* [PROBLEM STATEMENT]
Repeat only the stretch of lines below that runs from the line with "Ida - Mail: [8,16,326,278]" through the line with "Estimates: [859,526,908,565] ->", unaltered.

-*-

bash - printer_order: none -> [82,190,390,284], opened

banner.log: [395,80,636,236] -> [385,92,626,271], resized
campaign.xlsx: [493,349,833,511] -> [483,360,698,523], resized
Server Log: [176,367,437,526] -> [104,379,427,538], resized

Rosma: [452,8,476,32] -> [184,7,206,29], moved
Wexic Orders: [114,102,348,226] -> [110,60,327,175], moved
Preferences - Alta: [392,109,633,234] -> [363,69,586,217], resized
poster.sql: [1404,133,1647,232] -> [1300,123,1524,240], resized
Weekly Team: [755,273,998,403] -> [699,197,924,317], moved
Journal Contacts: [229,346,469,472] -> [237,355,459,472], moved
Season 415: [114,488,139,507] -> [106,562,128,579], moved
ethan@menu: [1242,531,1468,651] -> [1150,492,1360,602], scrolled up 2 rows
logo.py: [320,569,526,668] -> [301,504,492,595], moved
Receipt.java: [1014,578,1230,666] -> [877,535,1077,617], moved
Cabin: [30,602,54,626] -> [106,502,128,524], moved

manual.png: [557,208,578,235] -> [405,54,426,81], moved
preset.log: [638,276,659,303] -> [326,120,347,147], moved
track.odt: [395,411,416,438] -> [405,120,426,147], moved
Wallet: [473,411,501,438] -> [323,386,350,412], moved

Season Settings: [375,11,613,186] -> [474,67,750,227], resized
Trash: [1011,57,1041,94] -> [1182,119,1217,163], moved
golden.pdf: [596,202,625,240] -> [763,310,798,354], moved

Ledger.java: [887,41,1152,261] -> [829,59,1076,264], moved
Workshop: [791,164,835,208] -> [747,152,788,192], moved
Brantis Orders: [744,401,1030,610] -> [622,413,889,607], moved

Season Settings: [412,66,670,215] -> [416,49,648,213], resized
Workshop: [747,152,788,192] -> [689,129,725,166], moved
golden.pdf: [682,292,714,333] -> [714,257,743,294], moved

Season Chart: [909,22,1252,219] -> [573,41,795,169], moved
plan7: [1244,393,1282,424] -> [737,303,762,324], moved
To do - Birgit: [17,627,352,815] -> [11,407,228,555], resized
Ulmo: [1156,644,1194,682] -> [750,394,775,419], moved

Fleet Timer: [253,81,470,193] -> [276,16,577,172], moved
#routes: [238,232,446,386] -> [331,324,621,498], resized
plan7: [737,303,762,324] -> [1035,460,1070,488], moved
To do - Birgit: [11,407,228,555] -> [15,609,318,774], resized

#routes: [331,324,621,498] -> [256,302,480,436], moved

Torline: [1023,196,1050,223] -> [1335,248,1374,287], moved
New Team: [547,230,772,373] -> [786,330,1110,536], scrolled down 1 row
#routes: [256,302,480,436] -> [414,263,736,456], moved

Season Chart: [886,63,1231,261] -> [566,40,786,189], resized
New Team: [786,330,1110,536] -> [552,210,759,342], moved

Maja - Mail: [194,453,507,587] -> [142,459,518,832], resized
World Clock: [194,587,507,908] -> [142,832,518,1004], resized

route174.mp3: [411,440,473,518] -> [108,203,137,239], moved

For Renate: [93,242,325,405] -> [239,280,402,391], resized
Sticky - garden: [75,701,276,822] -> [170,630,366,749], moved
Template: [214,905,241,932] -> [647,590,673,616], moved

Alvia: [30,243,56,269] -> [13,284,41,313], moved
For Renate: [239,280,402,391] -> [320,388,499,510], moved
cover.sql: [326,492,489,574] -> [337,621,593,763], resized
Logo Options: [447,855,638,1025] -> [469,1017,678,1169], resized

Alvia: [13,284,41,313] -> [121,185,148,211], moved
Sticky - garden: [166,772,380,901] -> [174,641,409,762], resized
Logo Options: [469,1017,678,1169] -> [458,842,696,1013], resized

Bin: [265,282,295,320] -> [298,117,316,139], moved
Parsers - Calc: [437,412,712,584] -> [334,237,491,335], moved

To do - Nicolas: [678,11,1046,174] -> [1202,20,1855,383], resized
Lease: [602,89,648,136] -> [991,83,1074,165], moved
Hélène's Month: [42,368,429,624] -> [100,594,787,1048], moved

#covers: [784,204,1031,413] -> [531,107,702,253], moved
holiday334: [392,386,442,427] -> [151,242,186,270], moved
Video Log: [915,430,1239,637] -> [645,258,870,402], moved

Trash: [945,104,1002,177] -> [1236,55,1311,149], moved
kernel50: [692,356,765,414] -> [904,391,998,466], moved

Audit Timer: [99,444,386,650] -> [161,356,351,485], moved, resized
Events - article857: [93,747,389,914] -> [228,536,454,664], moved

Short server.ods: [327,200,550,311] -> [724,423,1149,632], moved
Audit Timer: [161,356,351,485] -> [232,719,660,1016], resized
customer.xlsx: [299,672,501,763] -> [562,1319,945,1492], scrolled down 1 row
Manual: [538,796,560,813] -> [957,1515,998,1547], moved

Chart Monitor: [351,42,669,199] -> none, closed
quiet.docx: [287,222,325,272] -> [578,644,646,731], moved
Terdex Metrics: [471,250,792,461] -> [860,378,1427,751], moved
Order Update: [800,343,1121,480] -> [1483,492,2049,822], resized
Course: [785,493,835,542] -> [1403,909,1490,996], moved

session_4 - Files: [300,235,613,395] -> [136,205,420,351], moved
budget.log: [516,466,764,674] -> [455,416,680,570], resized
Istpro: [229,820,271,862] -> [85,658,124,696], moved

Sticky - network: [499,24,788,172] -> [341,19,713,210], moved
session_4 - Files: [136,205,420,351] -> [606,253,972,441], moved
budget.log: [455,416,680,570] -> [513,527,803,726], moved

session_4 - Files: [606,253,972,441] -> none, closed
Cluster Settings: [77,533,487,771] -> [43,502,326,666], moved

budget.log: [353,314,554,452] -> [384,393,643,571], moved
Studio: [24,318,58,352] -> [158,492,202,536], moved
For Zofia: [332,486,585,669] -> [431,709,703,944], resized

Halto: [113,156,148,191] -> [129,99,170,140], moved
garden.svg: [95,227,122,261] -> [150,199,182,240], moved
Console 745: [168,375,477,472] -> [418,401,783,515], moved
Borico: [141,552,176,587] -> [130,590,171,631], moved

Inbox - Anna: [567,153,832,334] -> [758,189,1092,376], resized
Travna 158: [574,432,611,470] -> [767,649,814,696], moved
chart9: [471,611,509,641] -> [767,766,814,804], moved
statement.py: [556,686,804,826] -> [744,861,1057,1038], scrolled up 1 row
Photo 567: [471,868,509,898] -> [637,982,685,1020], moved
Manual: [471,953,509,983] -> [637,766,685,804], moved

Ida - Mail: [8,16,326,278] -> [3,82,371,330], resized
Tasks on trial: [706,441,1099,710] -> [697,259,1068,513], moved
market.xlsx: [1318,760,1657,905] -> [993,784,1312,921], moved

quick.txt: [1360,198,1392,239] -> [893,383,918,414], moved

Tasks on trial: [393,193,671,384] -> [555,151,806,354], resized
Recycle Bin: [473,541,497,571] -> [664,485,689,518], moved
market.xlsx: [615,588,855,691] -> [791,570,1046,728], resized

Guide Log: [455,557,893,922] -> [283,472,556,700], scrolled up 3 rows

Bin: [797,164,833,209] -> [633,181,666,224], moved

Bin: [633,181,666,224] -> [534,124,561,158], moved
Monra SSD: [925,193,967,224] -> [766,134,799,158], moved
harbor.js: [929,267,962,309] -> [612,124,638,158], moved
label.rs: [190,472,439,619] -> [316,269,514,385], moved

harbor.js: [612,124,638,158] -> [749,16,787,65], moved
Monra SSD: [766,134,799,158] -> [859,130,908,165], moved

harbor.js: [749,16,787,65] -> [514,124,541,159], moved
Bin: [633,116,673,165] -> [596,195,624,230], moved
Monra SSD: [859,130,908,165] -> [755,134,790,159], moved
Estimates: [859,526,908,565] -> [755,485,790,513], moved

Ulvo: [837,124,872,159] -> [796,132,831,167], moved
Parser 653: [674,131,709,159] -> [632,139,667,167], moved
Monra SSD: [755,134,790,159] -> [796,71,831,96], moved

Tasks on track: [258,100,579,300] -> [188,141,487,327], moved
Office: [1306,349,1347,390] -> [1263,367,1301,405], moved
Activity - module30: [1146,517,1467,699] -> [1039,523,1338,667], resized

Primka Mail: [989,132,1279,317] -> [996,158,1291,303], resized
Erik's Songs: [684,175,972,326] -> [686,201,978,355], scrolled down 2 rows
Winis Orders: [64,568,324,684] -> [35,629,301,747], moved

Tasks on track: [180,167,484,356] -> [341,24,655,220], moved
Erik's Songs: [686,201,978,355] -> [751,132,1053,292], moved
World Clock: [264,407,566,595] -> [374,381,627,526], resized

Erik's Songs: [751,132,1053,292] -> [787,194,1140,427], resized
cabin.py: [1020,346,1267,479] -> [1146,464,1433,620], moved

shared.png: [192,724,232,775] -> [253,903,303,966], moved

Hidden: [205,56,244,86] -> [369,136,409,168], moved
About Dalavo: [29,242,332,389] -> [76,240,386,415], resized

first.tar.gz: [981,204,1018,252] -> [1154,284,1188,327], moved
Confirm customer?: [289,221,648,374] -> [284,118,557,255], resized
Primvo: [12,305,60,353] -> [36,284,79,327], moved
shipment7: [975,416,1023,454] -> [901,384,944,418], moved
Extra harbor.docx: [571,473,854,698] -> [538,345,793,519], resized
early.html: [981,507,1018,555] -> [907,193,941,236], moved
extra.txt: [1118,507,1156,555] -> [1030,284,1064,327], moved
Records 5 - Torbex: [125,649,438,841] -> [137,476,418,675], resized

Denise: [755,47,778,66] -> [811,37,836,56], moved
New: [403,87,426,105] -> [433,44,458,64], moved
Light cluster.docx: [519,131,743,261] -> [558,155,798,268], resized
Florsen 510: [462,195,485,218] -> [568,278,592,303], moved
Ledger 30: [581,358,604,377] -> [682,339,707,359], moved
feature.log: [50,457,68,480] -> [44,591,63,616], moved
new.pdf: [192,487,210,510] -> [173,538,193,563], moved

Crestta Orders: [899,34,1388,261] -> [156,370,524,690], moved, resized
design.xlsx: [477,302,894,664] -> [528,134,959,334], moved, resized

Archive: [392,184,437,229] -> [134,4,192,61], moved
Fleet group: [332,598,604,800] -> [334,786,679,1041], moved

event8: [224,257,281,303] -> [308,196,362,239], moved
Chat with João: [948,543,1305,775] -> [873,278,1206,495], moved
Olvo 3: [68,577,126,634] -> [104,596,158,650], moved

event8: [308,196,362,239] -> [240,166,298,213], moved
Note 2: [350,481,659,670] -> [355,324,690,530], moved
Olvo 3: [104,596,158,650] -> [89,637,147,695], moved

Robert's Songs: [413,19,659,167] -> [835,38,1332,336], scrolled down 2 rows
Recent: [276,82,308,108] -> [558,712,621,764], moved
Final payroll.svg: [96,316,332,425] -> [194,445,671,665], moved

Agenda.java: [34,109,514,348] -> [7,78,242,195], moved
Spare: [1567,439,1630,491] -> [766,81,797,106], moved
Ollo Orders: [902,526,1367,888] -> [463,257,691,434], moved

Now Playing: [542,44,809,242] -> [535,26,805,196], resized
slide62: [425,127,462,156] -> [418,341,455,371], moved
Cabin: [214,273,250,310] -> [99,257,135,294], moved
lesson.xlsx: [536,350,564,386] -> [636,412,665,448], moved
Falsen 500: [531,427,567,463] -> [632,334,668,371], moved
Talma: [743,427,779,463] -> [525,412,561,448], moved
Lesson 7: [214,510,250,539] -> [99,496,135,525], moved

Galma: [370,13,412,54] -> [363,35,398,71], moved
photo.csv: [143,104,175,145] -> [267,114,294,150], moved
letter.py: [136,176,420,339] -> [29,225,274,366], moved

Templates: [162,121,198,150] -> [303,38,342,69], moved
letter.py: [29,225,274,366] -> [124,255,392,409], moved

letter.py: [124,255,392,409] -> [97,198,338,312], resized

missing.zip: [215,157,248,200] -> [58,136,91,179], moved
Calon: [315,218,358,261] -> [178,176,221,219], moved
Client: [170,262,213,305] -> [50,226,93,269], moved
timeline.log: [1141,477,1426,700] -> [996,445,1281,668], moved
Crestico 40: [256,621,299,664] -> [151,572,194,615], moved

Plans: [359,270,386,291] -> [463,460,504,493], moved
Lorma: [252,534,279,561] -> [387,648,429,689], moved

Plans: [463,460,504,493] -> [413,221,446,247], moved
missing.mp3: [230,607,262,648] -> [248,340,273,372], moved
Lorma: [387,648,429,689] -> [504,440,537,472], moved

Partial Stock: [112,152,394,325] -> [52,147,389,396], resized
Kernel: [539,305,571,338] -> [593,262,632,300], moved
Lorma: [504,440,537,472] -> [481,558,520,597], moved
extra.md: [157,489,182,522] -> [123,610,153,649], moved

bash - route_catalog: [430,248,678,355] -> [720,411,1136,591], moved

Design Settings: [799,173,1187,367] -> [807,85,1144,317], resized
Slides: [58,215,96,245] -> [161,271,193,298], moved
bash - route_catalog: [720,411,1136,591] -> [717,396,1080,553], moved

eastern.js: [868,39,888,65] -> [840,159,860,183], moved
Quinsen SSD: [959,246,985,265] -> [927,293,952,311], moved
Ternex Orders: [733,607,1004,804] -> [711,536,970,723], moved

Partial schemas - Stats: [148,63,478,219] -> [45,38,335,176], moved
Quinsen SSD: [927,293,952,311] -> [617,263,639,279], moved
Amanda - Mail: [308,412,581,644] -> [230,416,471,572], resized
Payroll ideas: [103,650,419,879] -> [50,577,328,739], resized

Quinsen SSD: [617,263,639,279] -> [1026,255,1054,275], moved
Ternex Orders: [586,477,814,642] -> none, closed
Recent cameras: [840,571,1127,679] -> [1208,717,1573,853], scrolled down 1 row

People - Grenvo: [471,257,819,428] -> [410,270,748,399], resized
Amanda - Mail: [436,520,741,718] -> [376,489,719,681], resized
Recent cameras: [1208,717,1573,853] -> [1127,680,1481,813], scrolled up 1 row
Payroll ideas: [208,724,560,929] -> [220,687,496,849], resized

-*-

* [RESULT BELOW]
Ida - Mail: [8,16,326,278] -> [3,82,371,330], resized
Tasks on trial: [706,441,1099,710] -> [697,259,1068,513], moved
market.xlsx: [1318,760,1657,905] -> [993,784,1312,921], moved

quick.txt: [1360,198,1392,239] -> [893,383,918,414], moved

Tasks on trial: [393,193,671,384] -> [555,151,806,354], resized
Recycle Bin: [473,541,497,571] -> [664,485,689,518], moved
market.xlsx: [615,588,855,691] -> [791,570,1046,728], resized

Guide Log: [455,557,893,922] -> [283,472,556,700], scrolled up 3 rows

Bin: [797,164,833,209] -> [633,181,666,224], moved

Bin: [633,181,666,224] -> [534,124,561,158], moved
Monra SSD: [925,193,967,224] -> [766,134,799,158], moved
harbor.js: [929,267,962,309] -> [612,124,638,158], moved
label.rs: [190,472,439,619] -> [316,269,514,385], moved

harbor.js: [612,124,638,158] -> [749,16,787,65], moved
Monra SSD: [766,134,799,158] -> [859,130,908,165], moved

harbor.js: [749,16,787,65] -> [514,124,541,159], moved
Bin: [633,116,673,165] -> [596,195,624,230], moved
Monra SSD: [859,130,908,165] -> [755,134,790,159], moved
Estimates: [859,526,908,565] -> [755,485,790,513], moved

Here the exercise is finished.